* **EXERCISE GOAL**
When you reach the line containing "Q3: NPN 2N3904" in the entries below, start writing out each line exactly, and stop after the line containing "U4 pin out: SIG1 -> SIG5".

* **DATA RECORDS**
++++++

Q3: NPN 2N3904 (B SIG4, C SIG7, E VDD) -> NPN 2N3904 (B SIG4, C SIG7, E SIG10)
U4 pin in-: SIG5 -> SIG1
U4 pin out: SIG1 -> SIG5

++++++

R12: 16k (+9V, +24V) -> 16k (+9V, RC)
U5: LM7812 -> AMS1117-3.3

++++++

* **PROBLEM SOLUTION**
Q3: NPN 2N3904 (B SIG4, C SIG7, E VDD) -> NPN 2N3904 (B SIG4, C SIG7, E SIG10)
U4 pin in-: SIG5 -> SIG1
U4 pin out: SIG1 -> SIG5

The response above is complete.